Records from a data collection
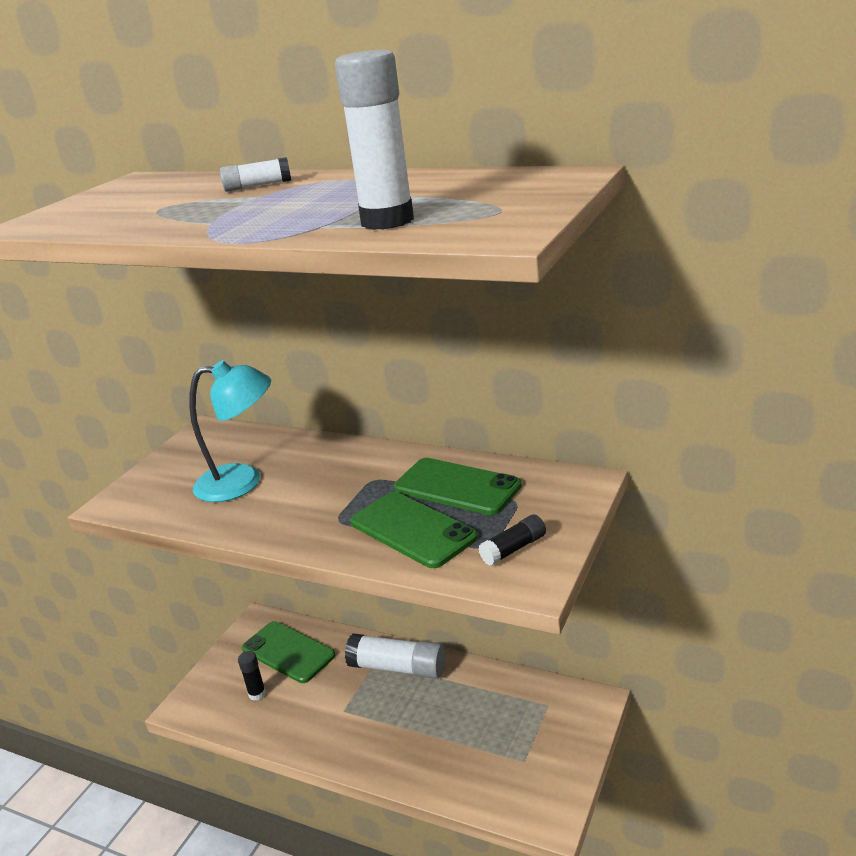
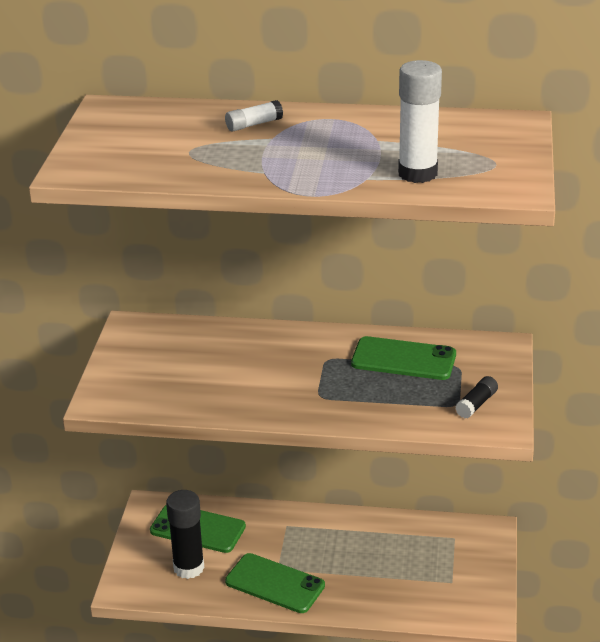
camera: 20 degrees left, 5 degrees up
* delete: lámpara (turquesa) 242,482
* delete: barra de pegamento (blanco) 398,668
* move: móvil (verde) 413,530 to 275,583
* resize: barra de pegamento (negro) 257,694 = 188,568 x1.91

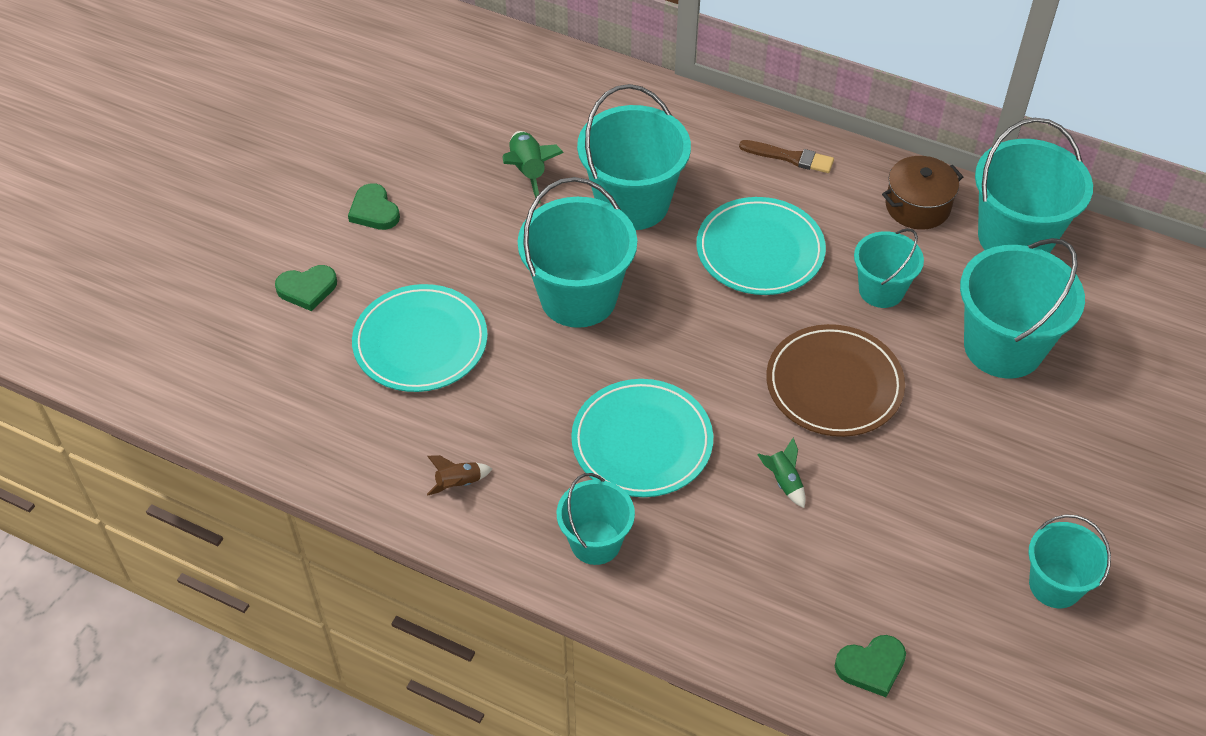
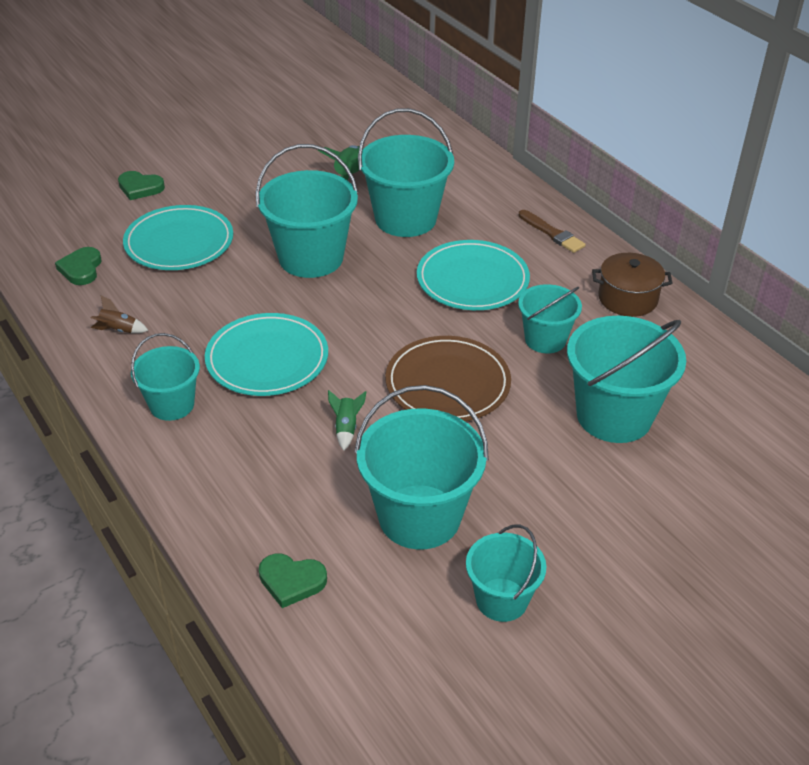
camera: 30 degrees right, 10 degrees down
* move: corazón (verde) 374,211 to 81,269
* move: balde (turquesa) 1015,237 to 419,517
--
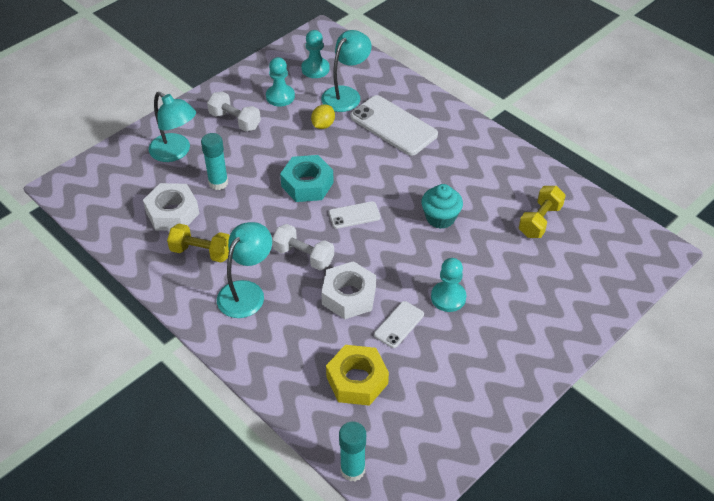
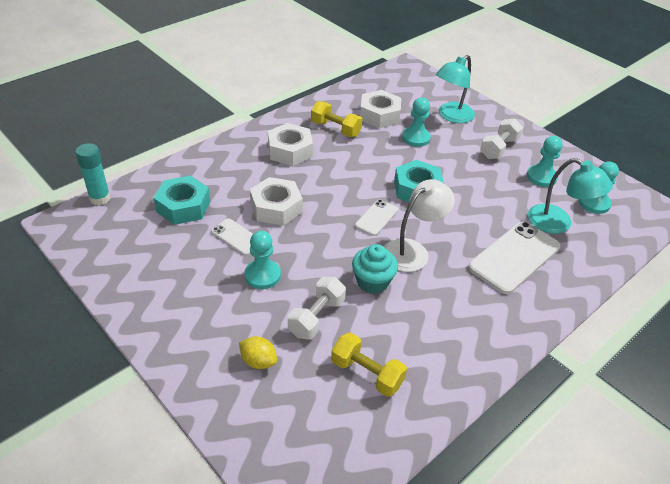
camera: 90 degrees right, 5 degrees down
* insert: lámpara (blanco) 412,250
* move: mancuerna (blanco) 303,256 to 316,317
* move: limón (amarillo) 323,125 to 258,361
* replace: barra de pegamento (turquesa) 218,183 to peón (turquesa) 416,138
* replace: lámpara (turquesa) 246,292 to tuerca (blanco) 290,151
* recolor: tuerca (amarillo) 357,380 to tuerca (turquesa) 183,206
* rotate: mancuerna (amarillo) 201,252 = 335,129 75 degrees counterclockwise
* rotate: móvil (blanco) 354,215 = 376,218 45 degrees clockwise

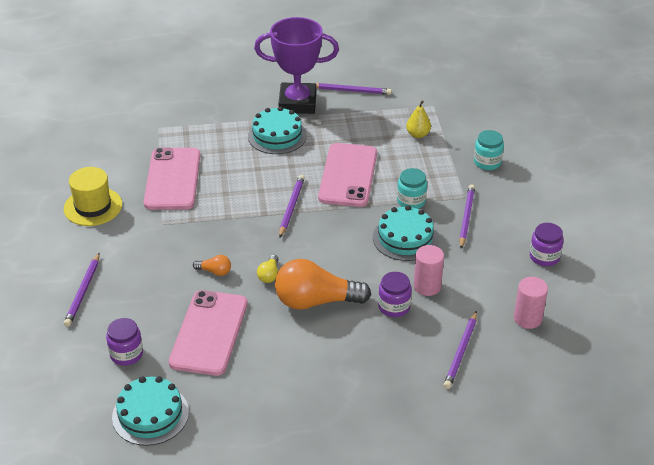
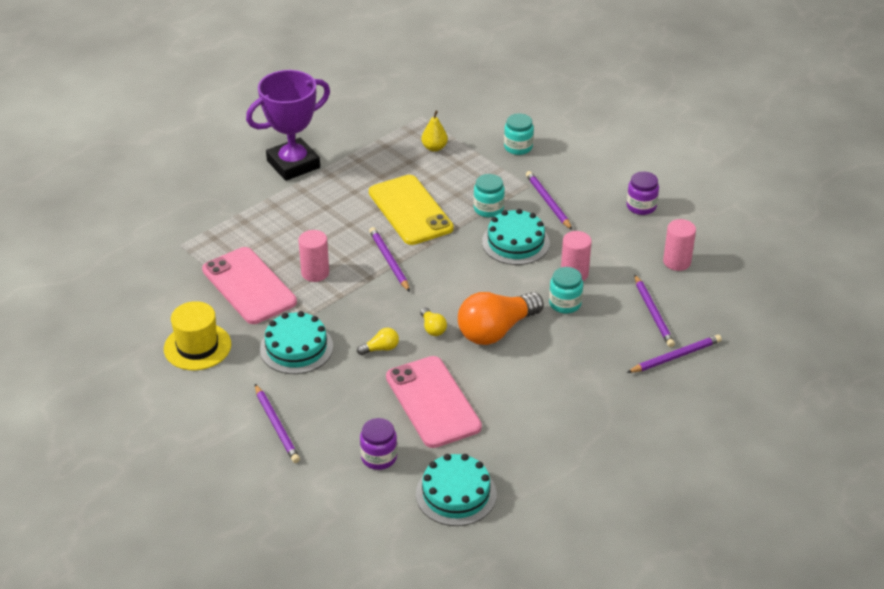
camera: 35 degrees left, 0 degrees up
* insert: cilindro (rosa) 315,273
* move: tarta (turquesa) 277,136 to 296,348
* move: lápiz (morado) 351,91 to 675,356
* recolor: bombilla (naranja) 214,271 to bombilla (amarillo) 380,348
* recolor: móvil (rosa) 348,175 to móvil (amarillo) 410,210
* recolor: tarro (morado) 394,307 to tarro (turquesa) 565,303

Problem
Tally every line of the data that includes "delete". Report the number and nothing more.

Answer section
2